## AIM OF THE EXERCISE
Determine how many lines in the entries below contain the word "left". The reply is that number alone.

THE RECORDS Start Marker

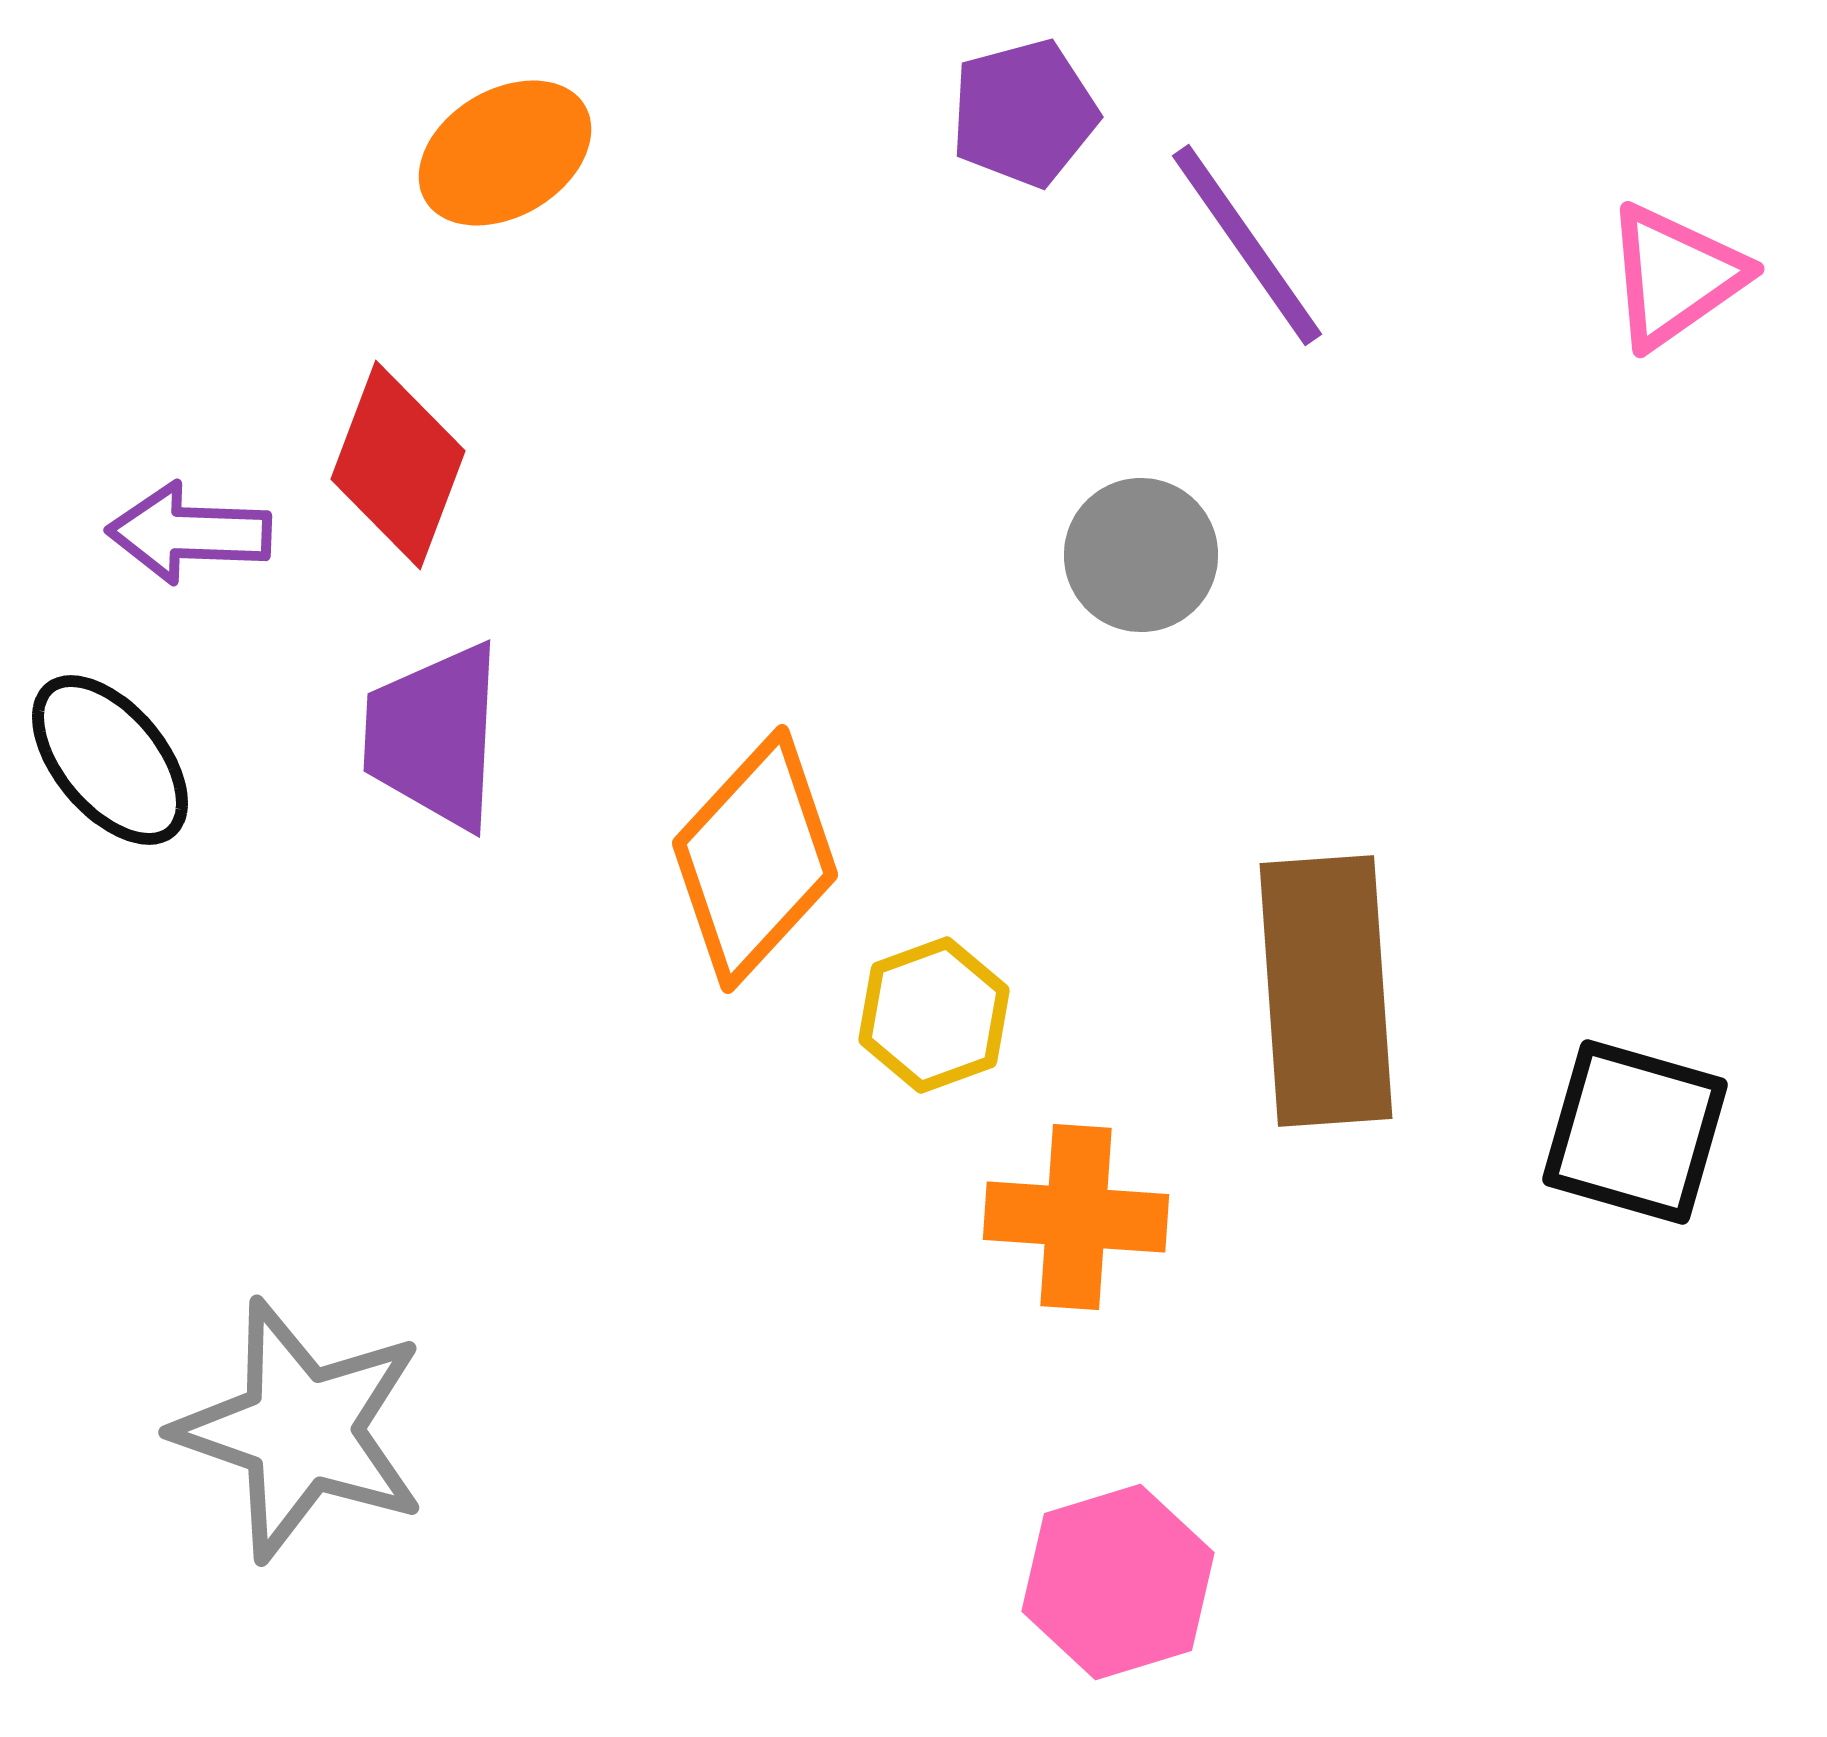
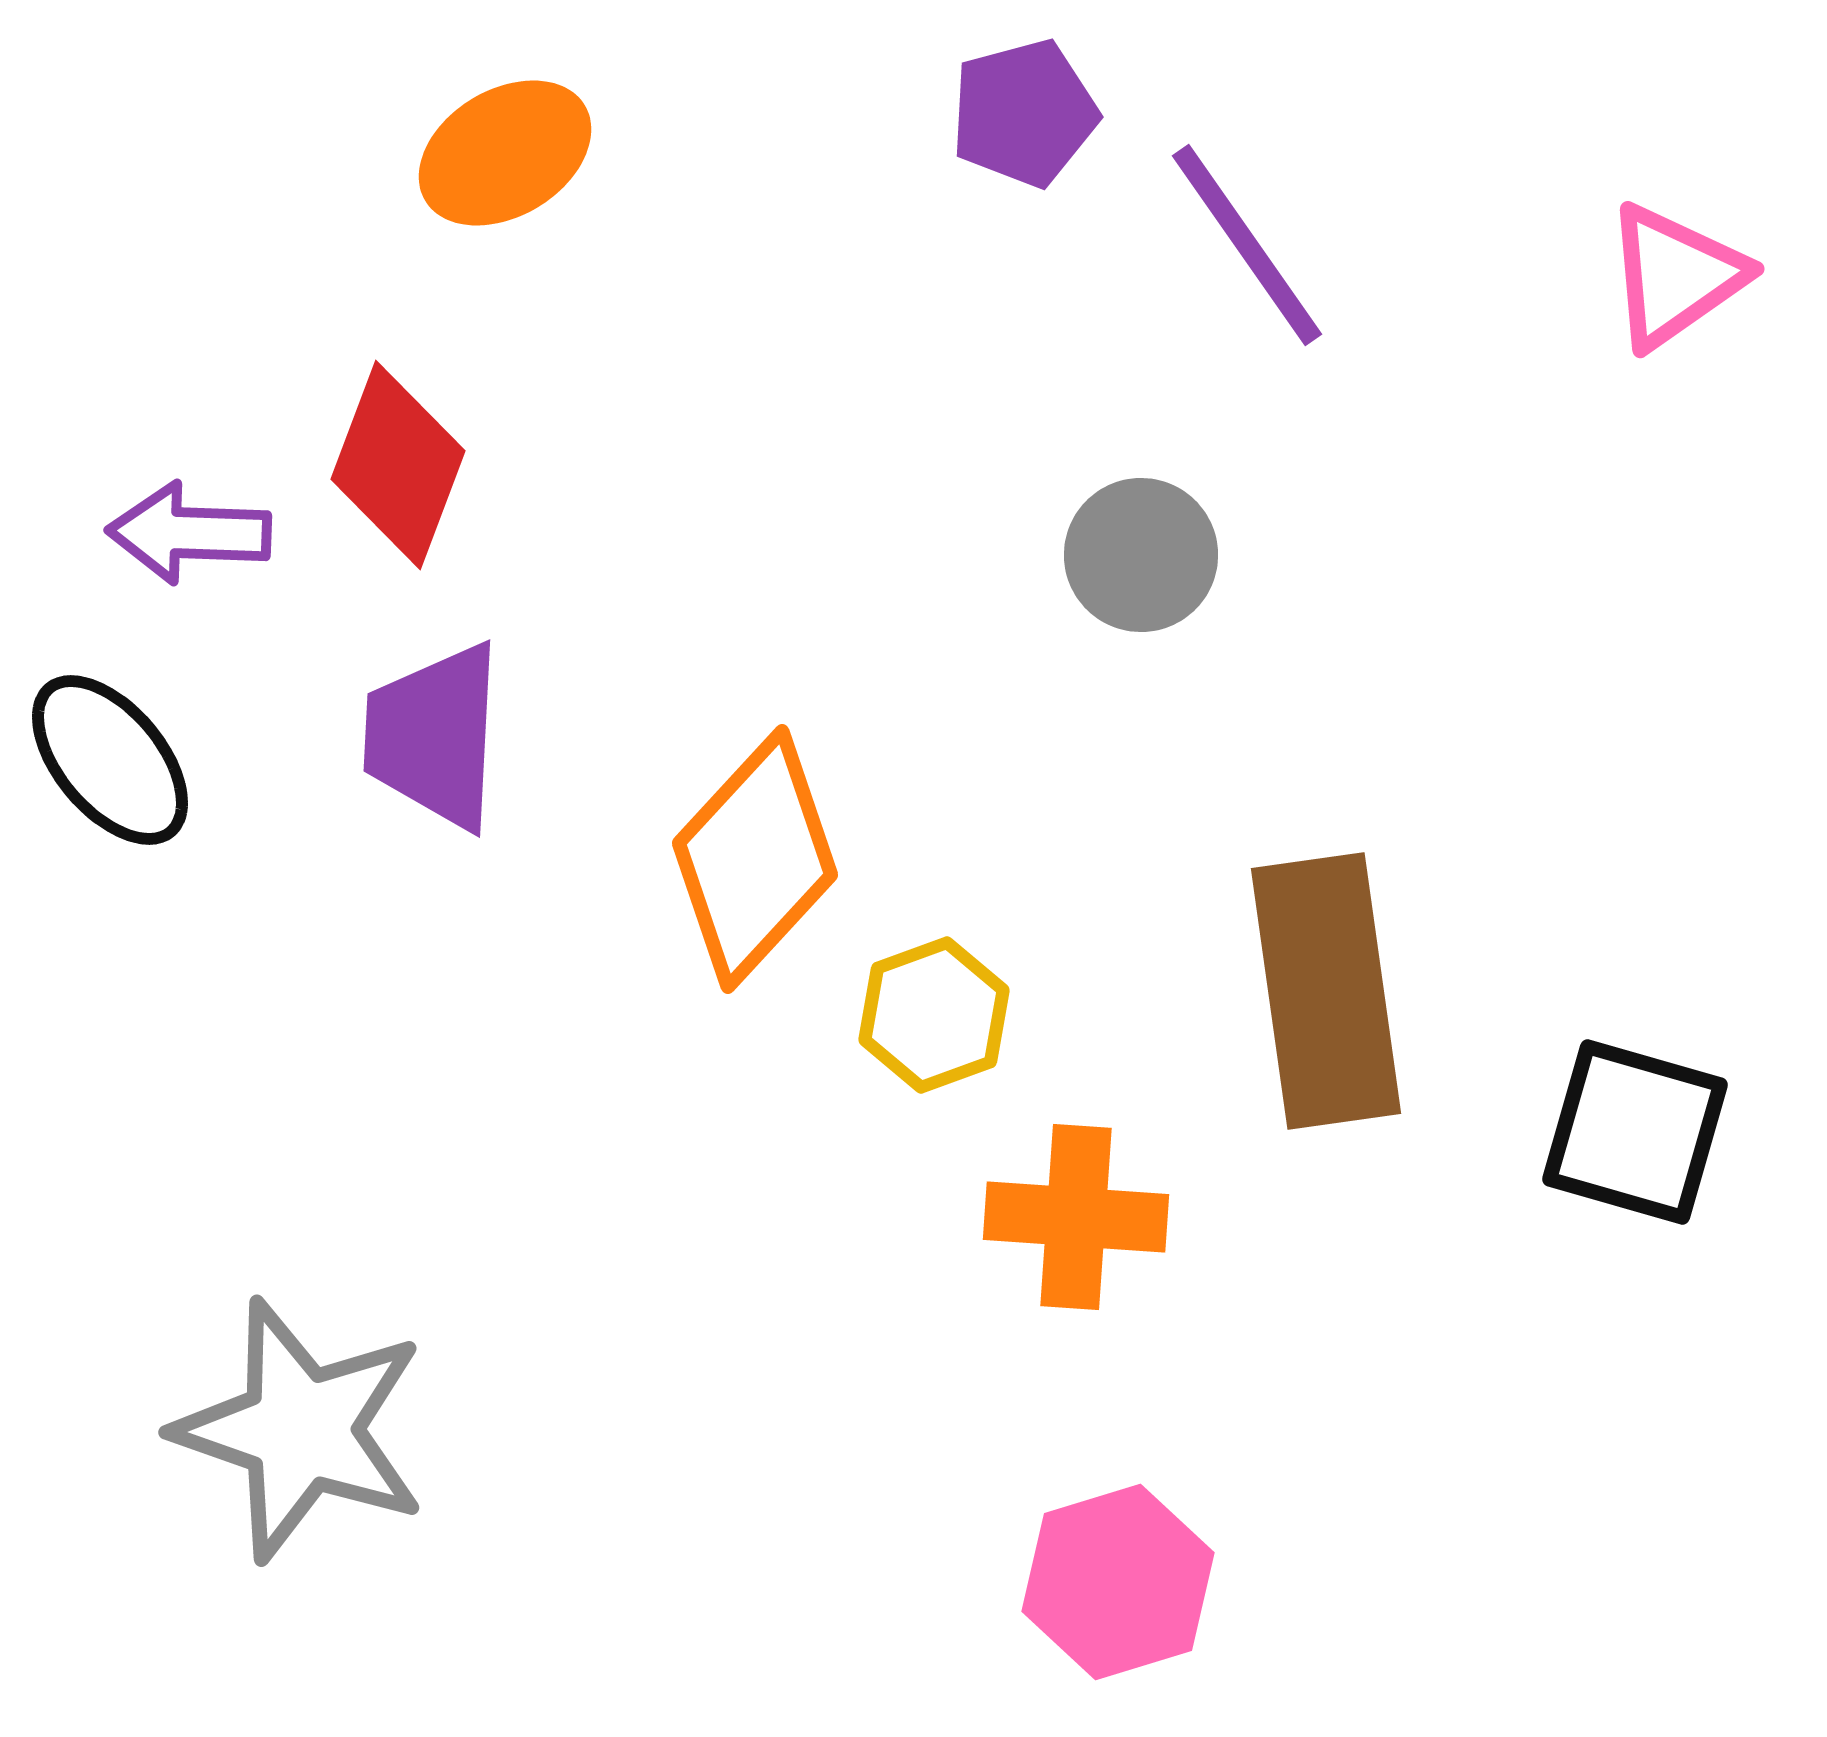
brown rectangle: rotated 4 degrees counterclockwise
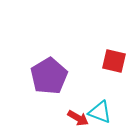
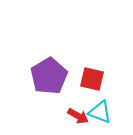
red square: moved 22 px left, 18 px down
red arrow: moved 2 px up
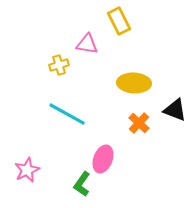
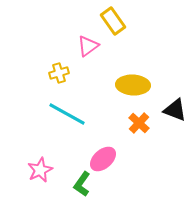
yellow rectangle: moved 6 px left; rotated 8 degrees counterclockwise
pink triangle: moved 1 px right, 2 px down; rotated 45 degrees counterclockwise
yellow cross: moved 8 px down
yellow ellipse: moved 1 px left, 2 px down
pink ellipse: rotated 28 degrees clockwise
pink star: moved 13 px right
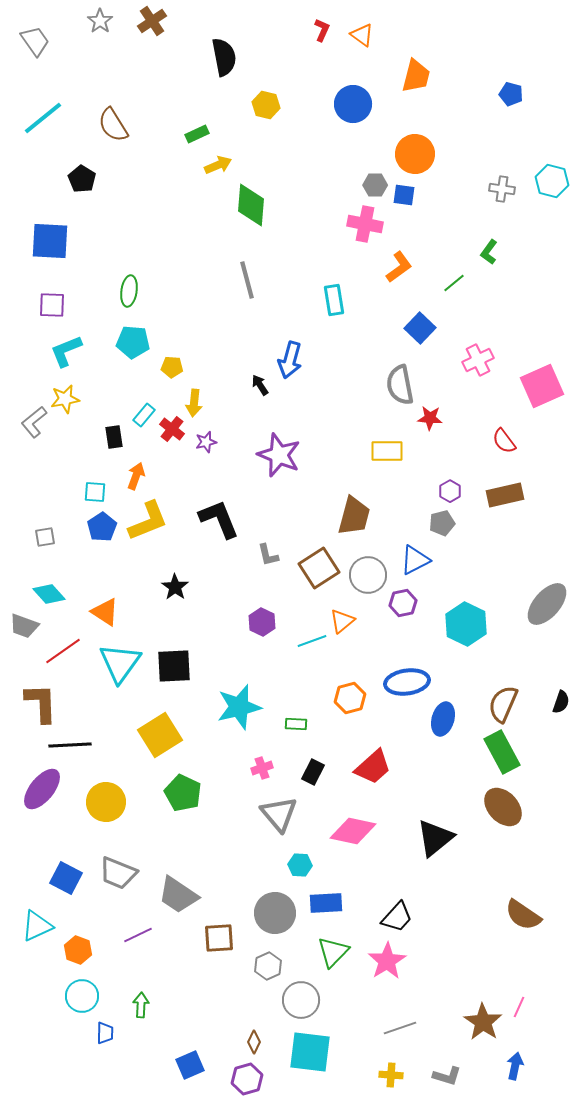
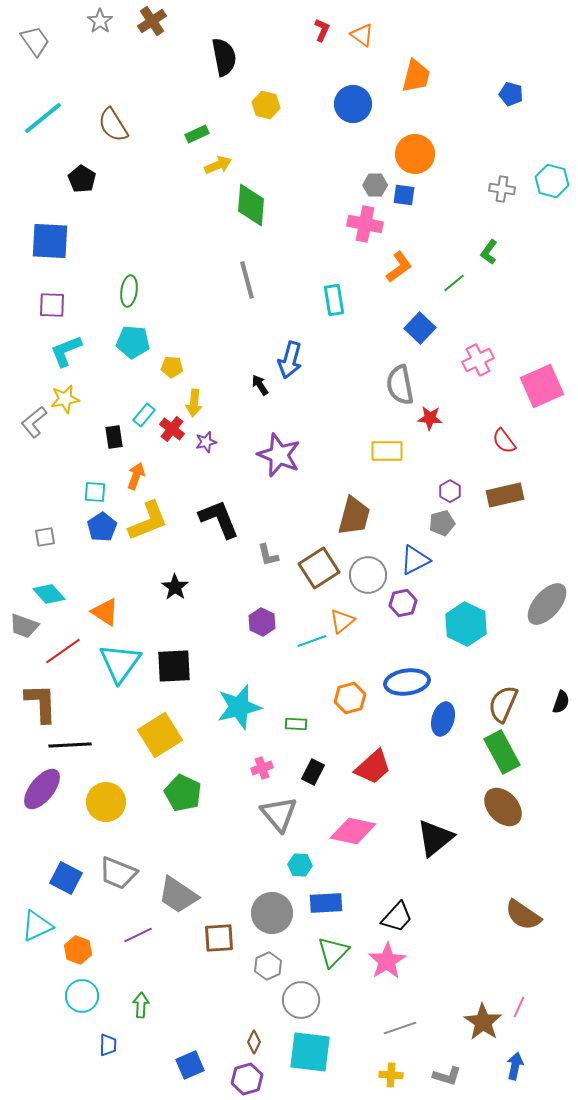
gray circle at (275, 913): moved 3 px left
blue trapezoid at (105, 1033): moved 3 px right, 12 px down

THE RECORDS End Marker

## ANSWER BOX
4